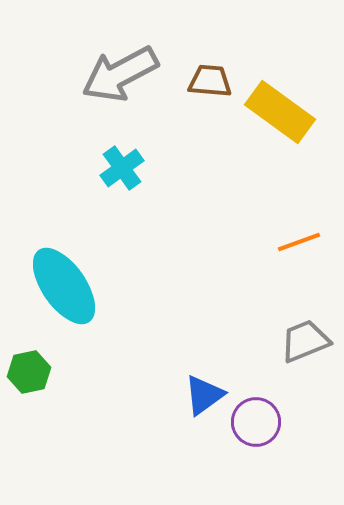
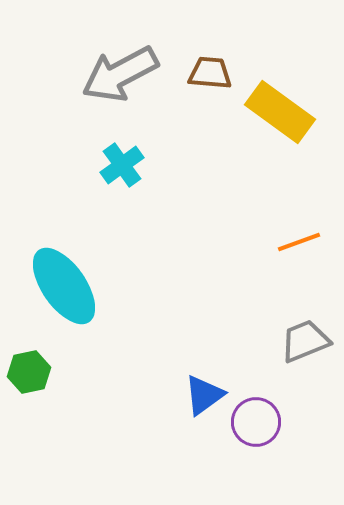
brown trapezoid: moved 8 px up
cyan cross: moved 3 px up
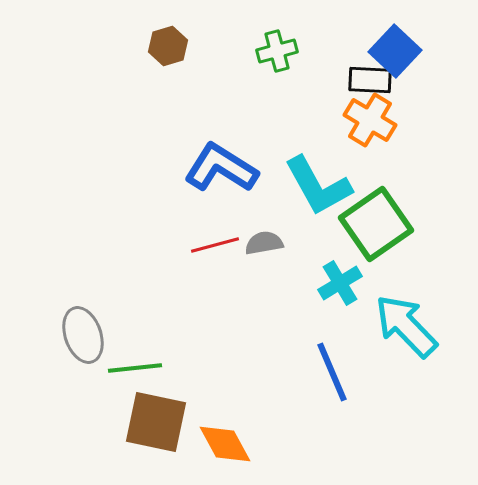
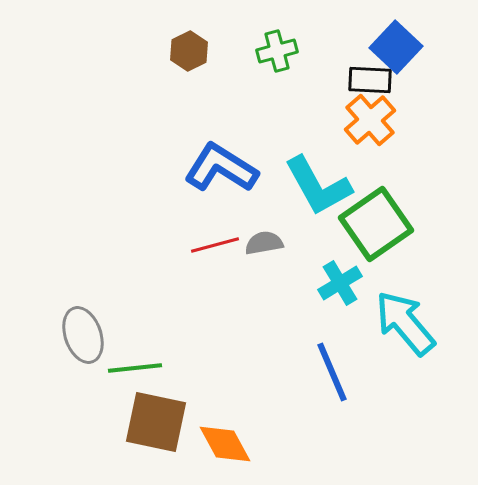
brown hexagon: moved 21 px right, 5 px down; rotated 9 degrees counterclockwise
blue square: moved 1 px right, 4 px up
orange cross: rotated 18 degrees clockwise
cyan arrow: moved 1 px left, 3 px up; rotated 4 degrees clockwise
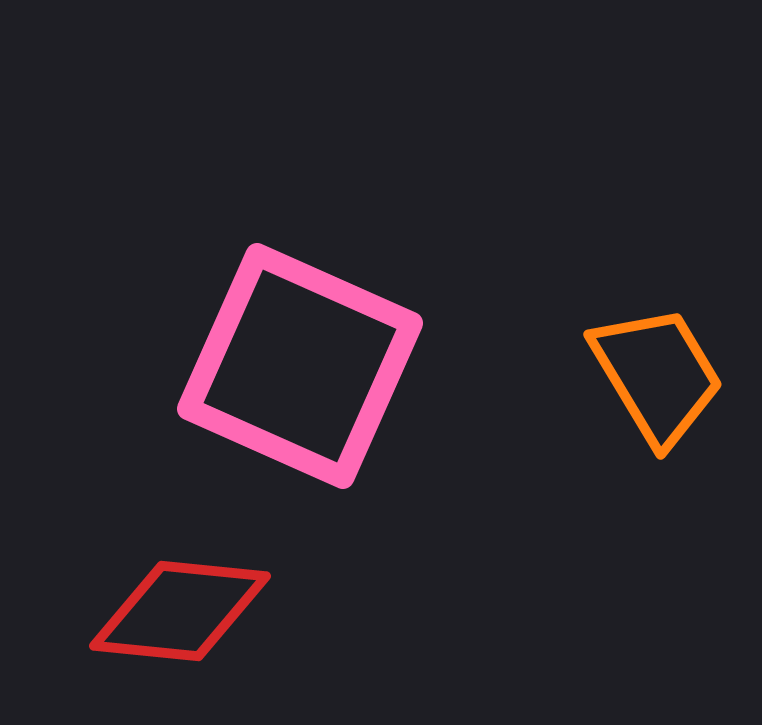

——

* [WHAT YOU HAVE TO DO] Report the number of lines in the records that include the string "cyan", and write no other words.

* [ANSWER BOX] 2